[[ MATERIAL PROVIDED open ]]

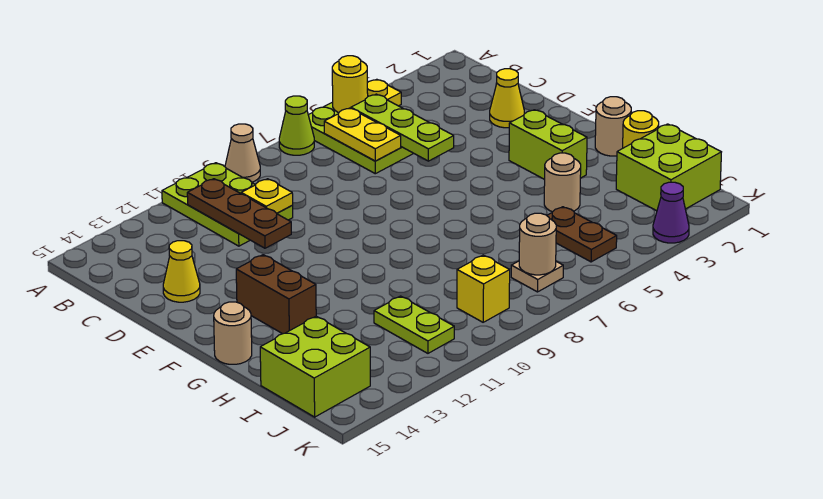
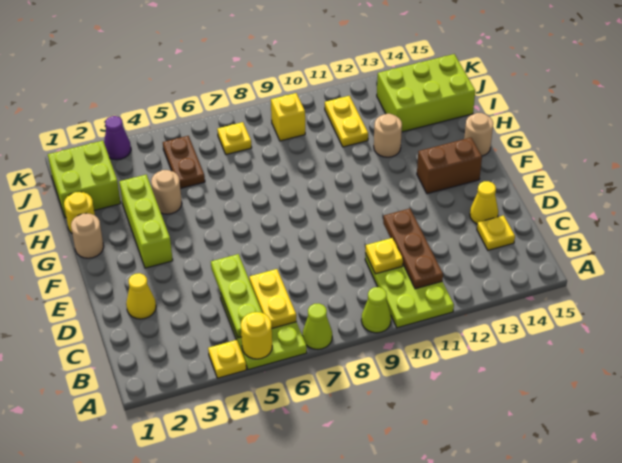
tan 1x1 cone [225,124,260,182] -> lime 1x1 cone [361,287,391,333]
none -> yellow 1x1 plate [477,215,515,250]
lime 1x2 brick [509,110,587,179] -> lime 1x3 brick [119,175,173,268]
brown 1x2 brick [236,255,316,334] -> brown 1x2 brick turned to [417,138,482,194]
lime 1x2 plate [374,296,454,353] -> yellow 1x2 plate [325,96,368,147]
lime 2x2 brick [260,316,370,417] -> lime 2x3 brick [377,54,475,132]
tan 1x1 plate [511,261,563,292] -> yellow 1x1 plate [217,122,252,155]
tan 1x1 round brick [519,213,556,275] -> tan 1x1 round brick moved to [374,114,402,157]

[[ MATERIAL PROVIDED closed ]]

THE TASK ::
All lines from the one with "lime 2x2 brick" onward to the end of the records above should be repeated exactly, and only those lines.

SOLVED PROBLEM ::
lime 2x2 brick [260,316,370,417] -> lime 2x3 brick [377,54,475,132]
tan 1x1 plate [511,261,563,292] -> yellow 1x1 plate [217,122,252,155]
tan 1x1 round brick [519,213,556,275] -> tan 1x1 round brick moved to [374,114,402,157]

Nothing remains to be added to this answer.